----- Material provided

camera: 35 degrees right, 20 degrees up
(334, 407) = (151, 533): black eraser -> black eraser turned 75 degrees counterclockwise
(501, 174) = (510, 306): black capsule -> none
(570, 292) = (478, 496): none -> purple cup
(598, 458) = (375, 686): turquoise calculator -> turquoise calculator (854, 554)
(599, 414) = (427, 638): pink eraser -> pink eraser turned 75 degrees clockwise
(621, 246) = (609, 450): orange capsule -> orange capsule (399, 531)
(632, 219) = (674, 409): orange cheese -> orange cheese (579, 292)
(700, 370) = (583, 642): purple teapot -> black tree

----------
----- Material provided

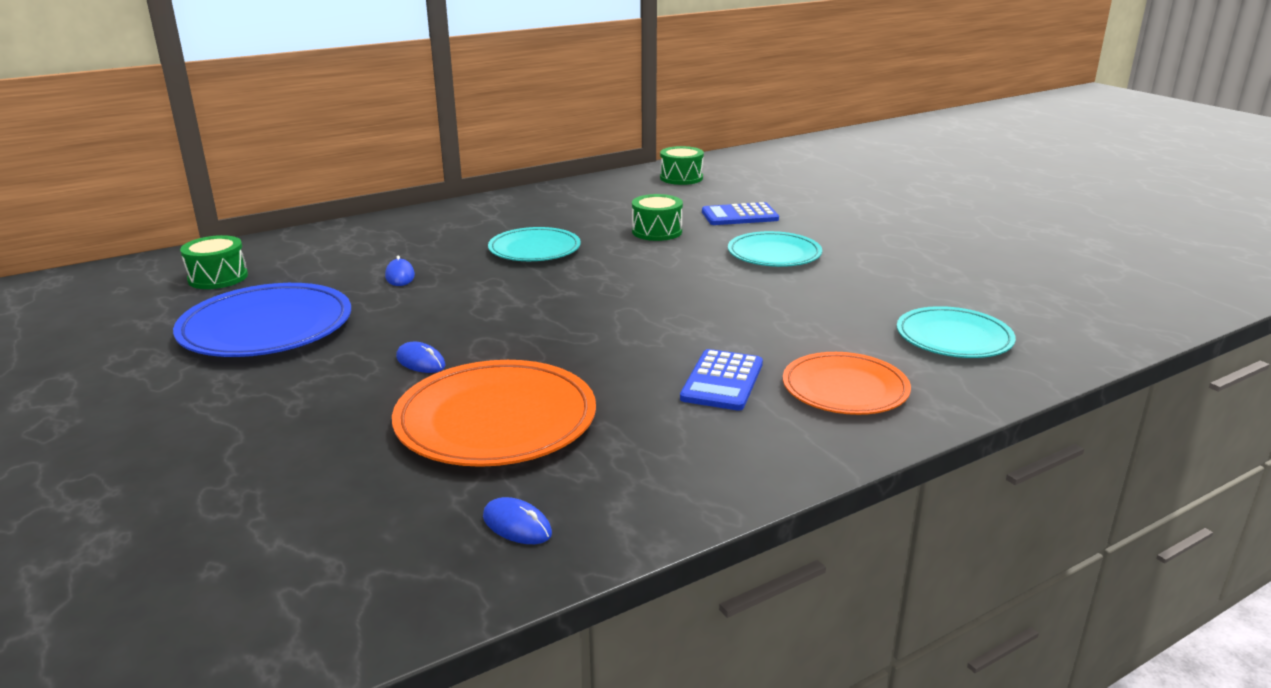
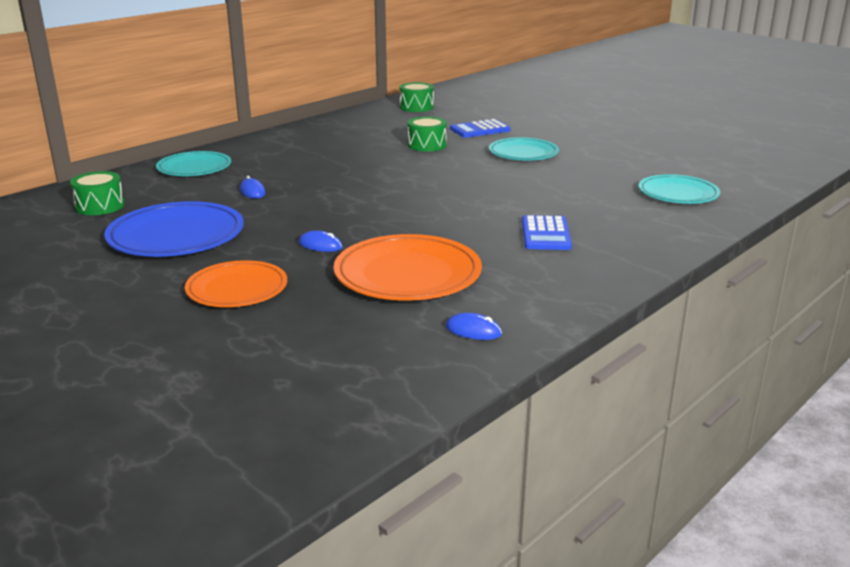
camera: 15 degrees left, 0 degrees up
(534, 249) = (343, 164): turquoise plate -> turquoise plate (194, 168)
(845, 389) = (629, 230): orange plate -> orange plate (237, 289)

----------

Retype, in the same exact form, the lines of the material above from the line holding "(501, 174) = (510, 306): black" through the line holding "(599, 414) = (427, 638): pink".

(501, 174) = (510, 306): black capsule -> none
(570, 292) = (478, 496): none -> purple cup
(598, 458) = (375, 686): turquoise calculator -> turquoise calculator (854, 554)
(599, 414) = (427, 638): pink eraser -> pink eraser turned 75 degrees clockwise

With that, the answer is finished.